## What this task involves:
Restate the data below word for word, omitting pictures.

## Supplied entries:
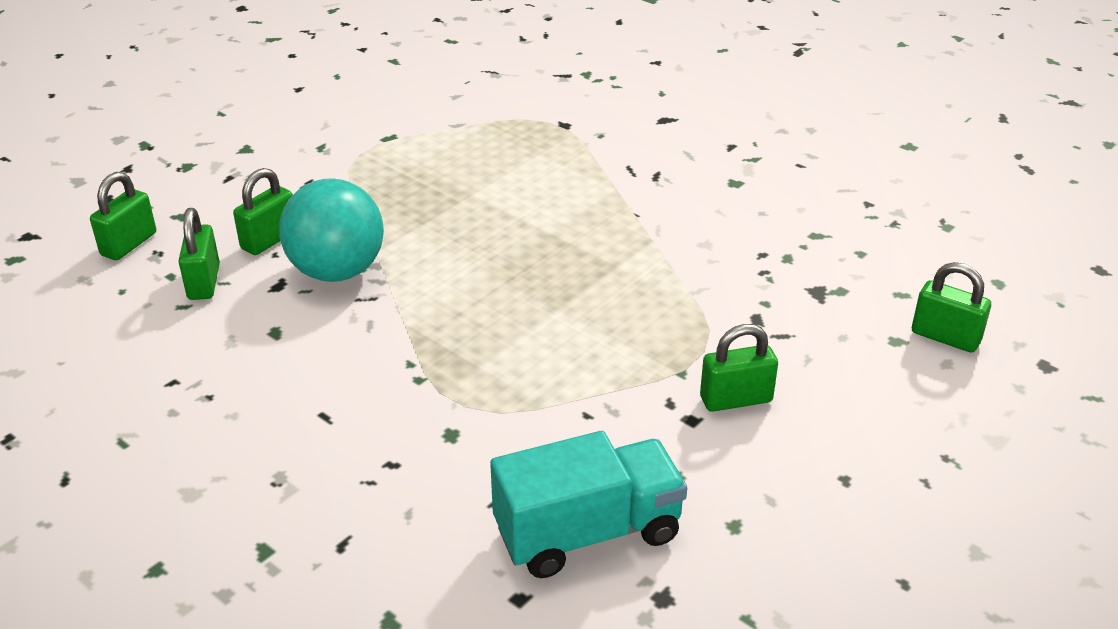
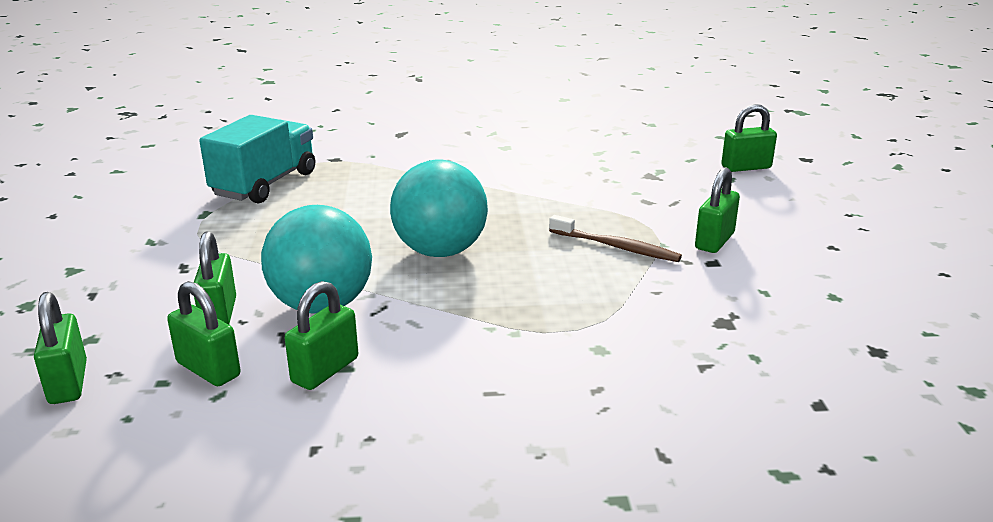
camera: 45 degrees left, 10 degrees down
(260, 327) = (325, 370): none -> green padlock
(490, 270) = (440, 251): none -> turquoise ball
(588, 532) = (780, 347): turquoise truck -> turquoise truck (265, 184)
(635, 350) = (616, 247): none -> brown toothbrush

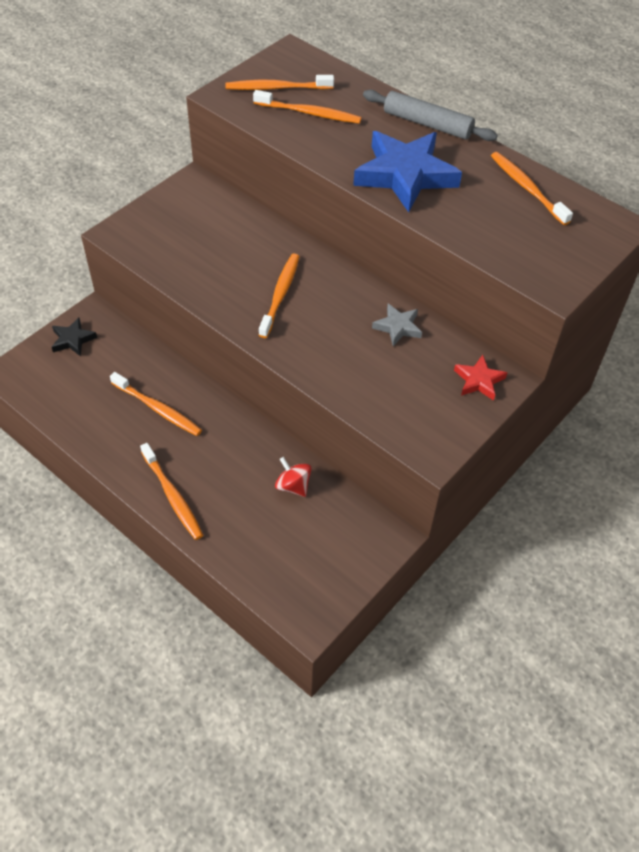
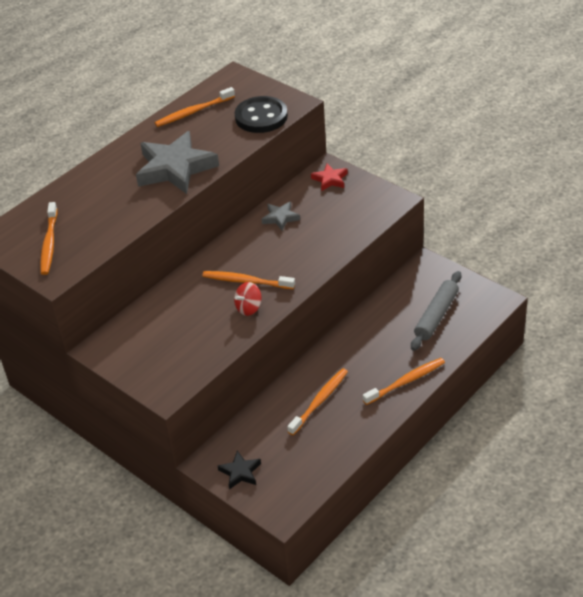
camera: 85 degrees left, 10 degrees down
(293, 486) = (389, 314): red spinning top -> red spinning top (249, 308)
(310, 113) = (89, 221): orange toothbrush -> none
(405, 175) = (175, 168): blue star -> grey star
(427, 124) = (112, 158): grey rolling pin -> grey rolling pin (436, 316)
(518, 252) = (261, 117): none -> black button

## Solution to this problem:
camera: 45 degrees left, 10 degrees down
(260, 327) = (325, 370): none -> green padlock
(490, 270) = (440, 251): none -> turquoise ball
(588, 532) = (780, 347): turquoise truck -> turquoise truck (265, 184)
(635, 350) = (616, 247): none -> brown toothbrush

camera: 85 degrees left, 10 degrees down
(293, 486) = (389, 314): red spinning top -> red spinning top (249, 308)
(310, 113) = (89, 221): orange toothbrush -> none
(405, 175) = (175, 168): blue star -> grey star
(427, 124) = (112, 158): grey rolling pin -> grey rolling pin (436, 316)
(518, 252) = (261, 117): none -> black button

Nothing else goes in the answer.